> **Directions**: Show only those lines of the entries where the string "lime" is found.
╭─ Record excerpts
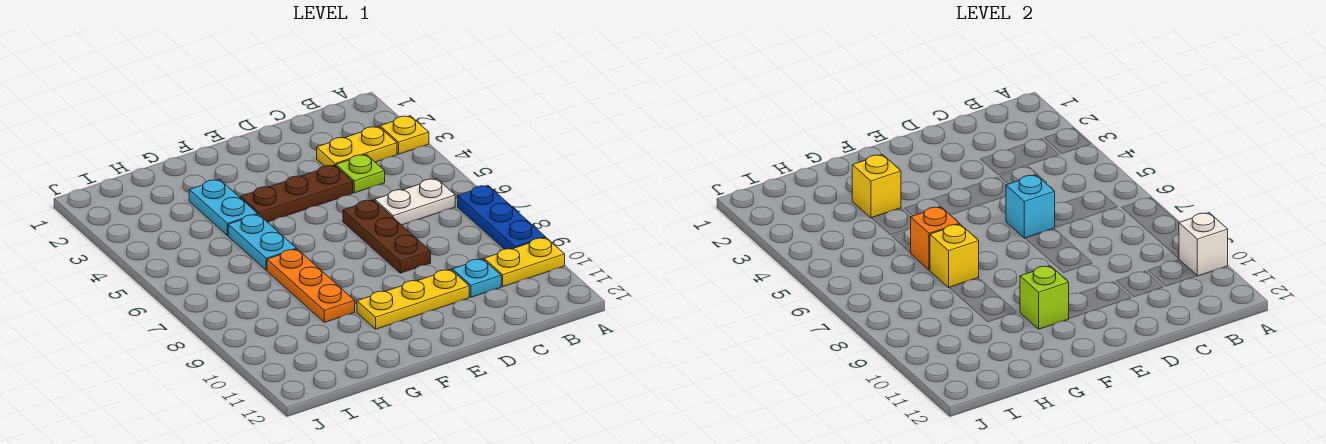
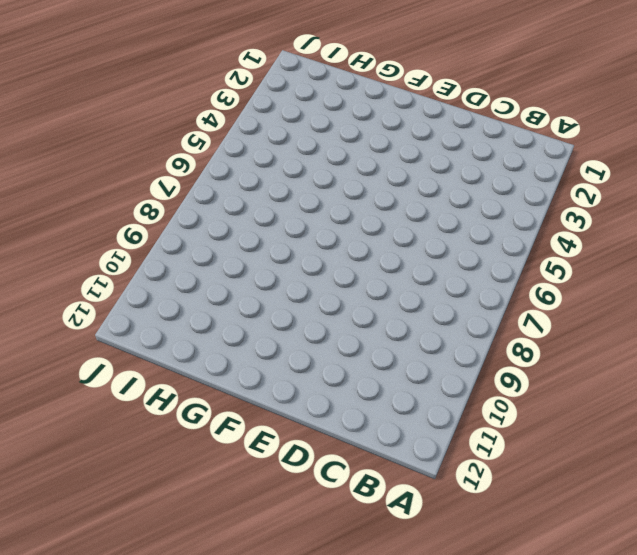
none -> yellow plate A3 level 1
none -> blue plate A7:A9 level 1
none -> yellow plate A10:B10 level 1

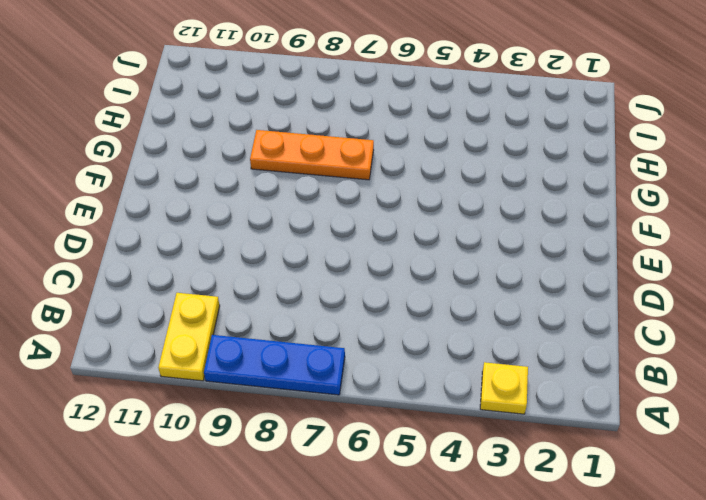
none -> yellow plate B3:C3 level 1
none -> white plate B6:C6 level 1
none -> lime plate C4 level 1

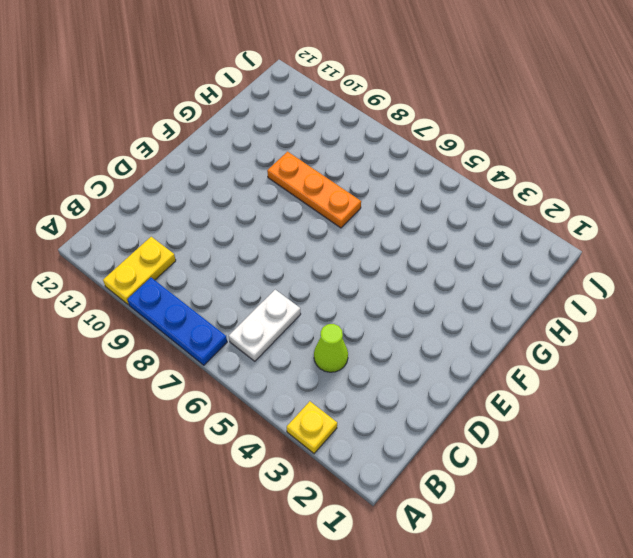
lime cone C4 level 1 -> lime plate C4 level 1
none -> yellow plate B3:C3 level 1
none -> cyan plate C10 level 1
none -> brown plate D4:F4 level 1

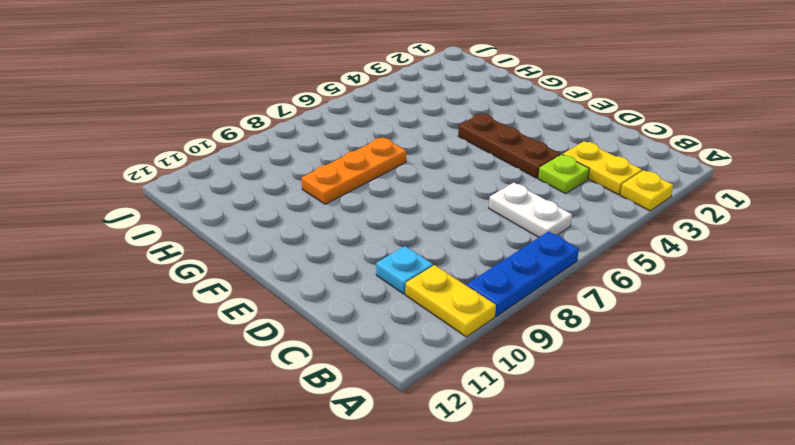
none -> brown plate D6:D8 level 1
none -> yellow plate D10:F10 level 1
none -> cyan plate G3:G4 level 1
╰─
> **Result**:
none -> lime plate C4 level 1
lime cone C4 level 1 -> lime plate C4 level 1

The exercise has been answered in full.